### TASK ITEM
Your answer should be an exact copy of every record.

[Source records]
----
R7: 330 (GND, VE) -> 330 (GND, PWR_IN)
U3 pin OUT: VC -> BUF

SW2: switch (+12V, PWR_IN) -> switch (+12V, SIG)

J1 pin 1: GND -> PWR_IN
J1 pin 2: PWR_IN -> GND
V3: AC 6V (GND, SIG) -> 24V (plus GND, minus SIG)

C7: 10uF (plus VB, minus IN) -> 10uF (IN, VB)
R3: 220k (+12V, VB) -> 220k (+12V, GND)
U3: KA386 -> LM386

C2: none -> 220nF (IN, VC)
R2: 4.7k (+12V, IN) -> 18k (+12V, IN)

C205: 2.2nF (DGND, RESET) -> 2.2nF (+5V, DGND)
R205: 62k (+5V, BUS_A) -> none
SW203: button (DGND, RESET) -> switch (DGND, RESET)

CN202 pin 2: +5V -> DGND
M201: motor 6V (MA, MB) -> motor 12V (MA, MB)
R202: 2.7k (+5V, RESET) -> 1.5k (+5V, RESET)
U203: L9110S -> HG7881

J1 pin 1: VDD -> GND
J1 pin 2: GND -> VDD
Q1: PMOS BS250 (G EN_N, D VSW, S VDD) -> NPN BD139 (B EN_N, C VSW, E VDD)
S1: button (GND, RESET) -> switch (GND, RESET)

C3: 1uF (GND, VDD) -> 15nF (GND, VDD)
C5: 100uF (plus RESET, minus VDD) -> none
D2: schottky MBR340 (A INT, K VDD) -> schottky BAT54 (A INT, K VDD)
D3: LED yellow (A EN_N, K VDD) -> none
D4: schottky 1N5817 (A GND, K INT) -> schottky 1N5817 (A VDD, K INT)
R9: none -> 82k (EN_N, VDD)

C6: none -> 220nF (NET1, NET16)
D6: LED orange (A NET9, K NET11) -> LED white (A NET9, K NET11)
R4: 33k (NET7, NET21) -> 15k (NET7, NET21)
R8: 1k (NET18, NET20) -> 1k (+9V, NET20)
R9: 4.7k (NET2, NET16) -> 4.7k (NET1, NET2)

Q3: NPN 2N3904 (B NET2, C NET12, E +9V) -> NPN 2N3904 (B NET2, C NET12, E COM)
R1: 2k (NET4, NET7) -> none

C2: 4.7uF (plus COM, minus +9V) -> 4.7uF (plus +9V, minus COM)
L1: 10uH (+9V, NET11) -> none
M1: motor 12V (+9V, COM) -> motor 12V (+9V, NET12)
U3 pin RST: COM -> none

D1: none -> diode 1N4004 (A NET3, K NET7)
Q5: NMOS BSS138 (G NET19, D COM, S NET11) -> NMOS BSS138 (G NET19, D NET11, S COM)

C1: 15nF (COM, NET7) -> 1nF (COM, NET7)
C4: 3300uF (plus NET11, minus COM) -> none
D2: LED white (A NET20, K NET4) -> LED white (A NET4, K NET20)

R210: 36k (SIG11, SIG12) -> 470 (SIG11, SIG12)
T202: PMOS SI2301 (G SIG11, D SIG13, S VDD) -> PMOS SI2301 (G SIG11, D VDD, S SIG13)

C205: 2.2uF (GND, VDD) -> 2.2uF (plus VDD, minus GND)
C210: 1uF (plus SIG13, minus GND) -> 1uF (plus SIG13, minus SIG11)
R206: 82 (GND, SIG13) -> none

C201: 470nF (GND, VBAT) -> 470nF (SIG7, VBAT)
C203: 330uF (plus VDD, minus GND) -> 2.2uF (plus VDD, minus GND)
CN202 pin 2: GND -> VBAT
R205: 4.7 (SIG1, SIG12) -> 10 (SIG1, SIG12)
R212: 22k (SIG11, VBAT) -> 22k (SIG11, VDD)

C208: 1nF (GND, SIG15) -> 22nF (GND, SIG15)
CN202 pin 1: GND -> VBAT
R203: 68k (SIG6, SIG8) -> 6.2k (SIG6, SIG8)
----
### TASK RESPONSE
R7: 330 (GND, VE) -> 330 (GND, PWR_IN)
U3 pin OUT: VC -> BUF

SW2: switch (+12V, PWR_IN) -> switch (+12V, SIG)

J1 pin 1: GND -> PWR_IN
J1 pin 2: PWR_IN -> GND
V3: AC 6V (GND, SIG) -> 24V (plus GND, minus SIG)

C7: 10uF (plus VB, minus IN) -> 10uF (IN, VB)
R3: 220k (+12V, VB) -> 220k (+12V, GND)
U3: KA386 -> LM386

C2: none -> 220nF (IN, VC)
R2: 4.7k (+12V, IN) -> 18k (+12V, IN)

C205: 2.2nF (DGND, RESET) -> 2.2nF (+5V, DGND)
R205: 62k (+5V, BUS_A) -> none
SW203: button (DGND, RESET) -> switch (DGND, RESET)

CN202 pin 2: +5V -> DGND
M201: motor 6V (MA, MB) -> motor 12V (MA, MB)
R202: 2.7k (+5V, RESET) -> 1.5k (+5V, RESET)
U203: L9110S -> HG7881

J1 pin 1: VDD -> GND
J1 pin 2: GND -> VDD
Q1: PMOS BS250 (G EN_N, D VSW, S VDD) -> NPN BD139 (B EN_N, C VSW, E VDD)
S1: button (GND, RESET) -> switch (GND, RESET)

C3: 1uF (GND, VDD) -> 15nF (GND, VDD)
C5: 100uF (plus RESET, minus VDD) -> none
D2: schottky MBR340 (A INT, K VDD) -> schottky BAT54 (A INT, K VDD)
D3: LED yellow (A EN_N, K VDD) -> none
D4: schottky 1N5817 (A GND, K INT) -> schottky 1N5817 (A VDD, K INT)
R9: none -> 82k (EN_N, VDD)

C6: none -> 220nF (NET1, NET16)
D6: LED orange (A NET9, K NET11) -> LED white (A NET9, K NET11)
R4: 33k (NET7, NET21) -> 15k (NET7, NET21)
R8: 1k (NET18, NET20) -> 1k (+9V, NET20)
R9: 4.7k (NET2, NET16) -> 4.7k (NET1, NET2)

Q3: NPN 2N3904 (B NET2, C NET12, E +9V) -> NPN 2N3904 (B NET2, C NET12, E COM)
R1: 2k (NET4, NET7) -> none

C2: 4.7uF (plus COM, minus +9V) -> 4.7uF (plus +9V, minus COM)
L1: 10uH (+9V, NET11) -> none
M1: motor 12V (+9V, COM) -> motor 12V (+9V, NET12)
U3 pin RST: COM -> none

D1: none -> diode 1N4004 (A NET3, K NET7)
Q5: NMOS BSS138 (G NET19, D COM, S NET11) -> NMOS BSS138 (G NET19, D NET11, S COM)

C1: 15nF (COM, NET7) -> 1nF (COM, NET7)
C4: 3300uF (plus NET11, minus COM) -> none
D2: LED white (A NET20, K NET4) -> LED white (A NET4, K NET20)

R210: 36k (SIG11, SIG12) -> 470 (SIG11, SIG12)
T202: PMOS SI2301 (G SIG11, D SIG13, S VDD) -> PMOS SI2301 (G SIG11, D VDD, S SIG13)

C205: 2.2uF (GND, VDD) -> 2.2uF (plus VDD, minus GND)
C210: 1uF (plus SIG13, minus GND) -> 1uF (plus SIG13, minus SIG11)
R206: 82 (GND, SIG13) -> none

C201: 470nF (GND, VBAT) -> 470nF (SIG7, VBAT)
C203: 330uF (plus VDD, minus GND) -> 2.2uF (plus VDD, minus GND)
CN202 pin 2: GND -> VBAT
R205: 4.7 (SIG1, SIG12) -> 10 (SIG1, SIG12)
R212: 22k (SIG11, VBAT) -> 22k (SIG11, VDD)

C208: 1nF (GND, SIG15) -> 22nF (GND, SIG15)
CN202 pin 1: GND -> VBAT
R203: 68k (SIG6, SIG8) -> 6.2k (SIG6, SIG8)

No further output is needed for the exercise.